= DATA EXCERPTS =
# # #

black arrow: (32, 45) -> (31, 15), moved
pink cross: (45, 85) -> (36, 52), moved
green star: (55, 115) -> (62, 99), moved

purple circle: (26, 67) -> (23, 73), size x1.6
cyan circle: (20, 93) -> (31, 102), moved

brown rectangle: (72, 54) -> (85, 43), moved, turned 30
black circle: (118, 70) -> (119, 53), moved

# # #

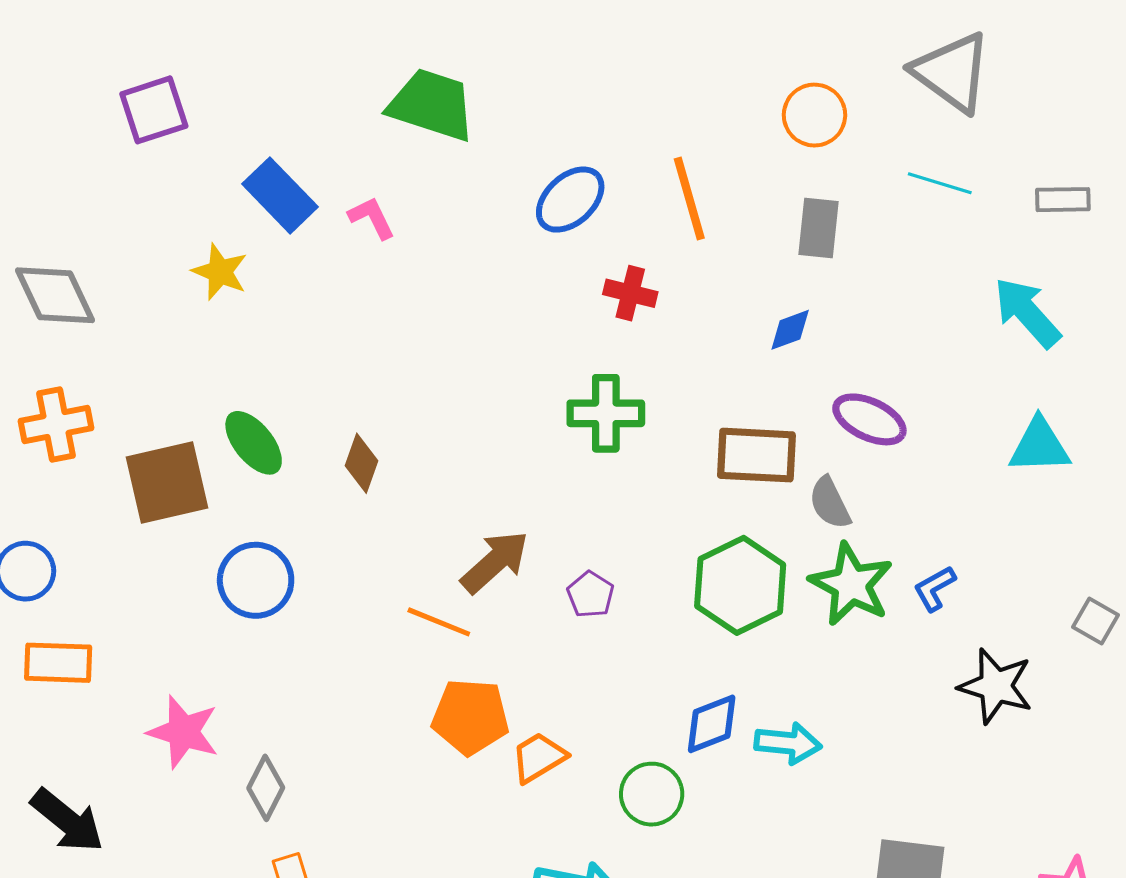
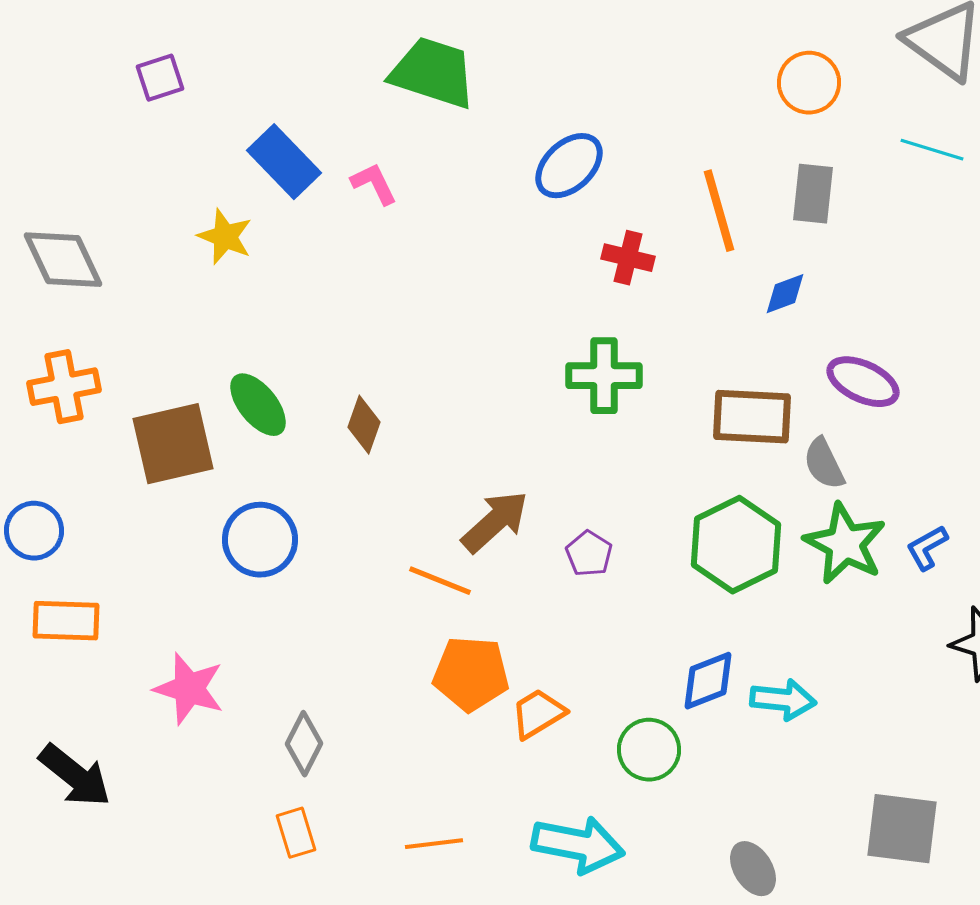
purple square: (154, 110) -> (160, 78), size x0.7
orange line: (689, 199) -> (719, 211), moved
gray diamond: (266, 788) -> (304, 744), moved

# # #

= WHAT THIS TASK INVOLVES =
Above this instruction are the records; retype exactly the lines from the one containing "green star: (55, 115) -> (62, 99), moved" up to and including the one containing "black circle: (118, 70) -> (119, 53), moved".

= YOUR RESPONSE =
green star: (55, 115) -> (62, 99), moved

purple circle: (26, 67) -> (23, 73), size x1.6
cyan circle: (20, 93) -> (31, 102), moved

brown rectangle: (72, 54) -> (85, 43), moved, turned 30
black circle: (118, 70) -> (119, 53), moved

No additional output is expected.